* [Directions] Return only the lines from the top of the data down to the one that holds "(492, 330) = (612, 259): yellow", both included, without any pictures.

-------- Records for the exercise --------

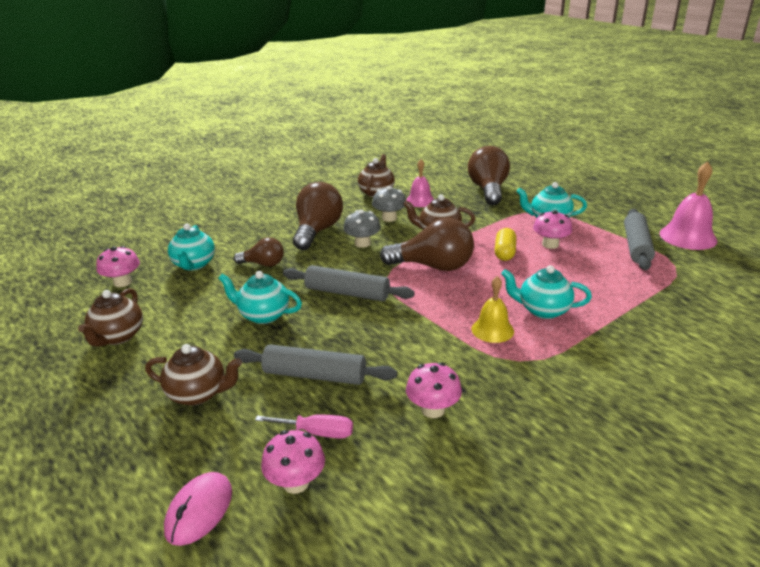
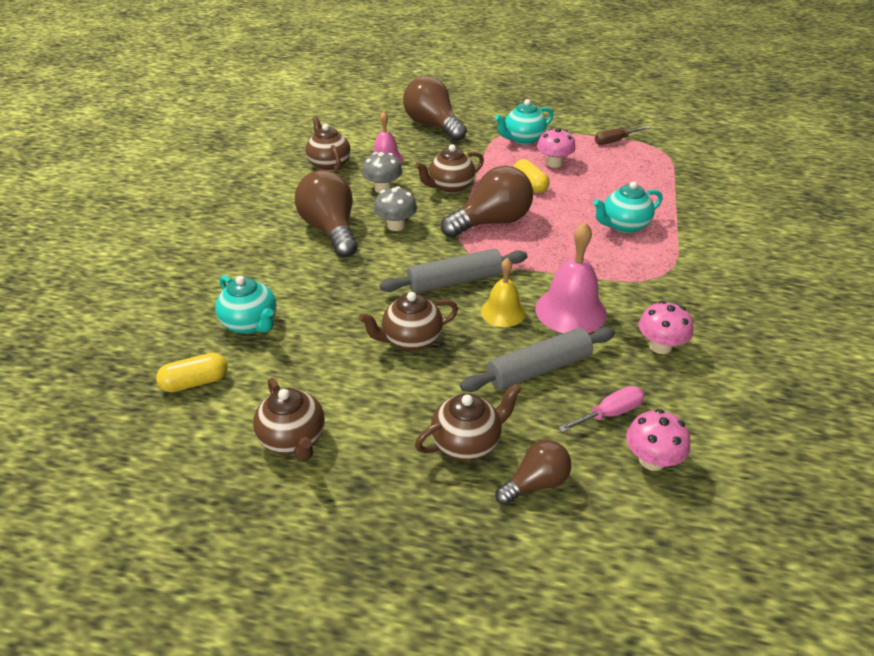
camera: 40 degrees left, 10 degrees up
(122, 282) = (195, 382): pink mushroom -> yellow capsule
(199, 511) = (619, 529): pink mouse -> none
(263, 264) = (328, 289): brown light bulb -> brown light bulb (536, 483)
(263, 315) = (411, 340): turquoise teapot -> brown teapot
(492, 330) = (612, 259): yellow bell -> yellow bell (503, 312)
(636, 246) = (615, 141): grey rolling pin -> brown screwdriver
(688, 237) = (637, 119): pink bell -> pink bell (570, 311)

--------

* [Reply to the exercise]
camera: 40 degrees left, 10 degrees up
(122, 282) = (195, 382): pink mushroom -> yellow capsule
(199, 511) = (619, 529): pink mouse -> none
(263, 264) = (328, 289): brown light bulb -> brown light bulb (536, 483)
(263, 315) = (411, 340): turquoise teapot -> brown teapot
(492, 330) = (612, 259): yellow bell -> yellow bell (503, 312)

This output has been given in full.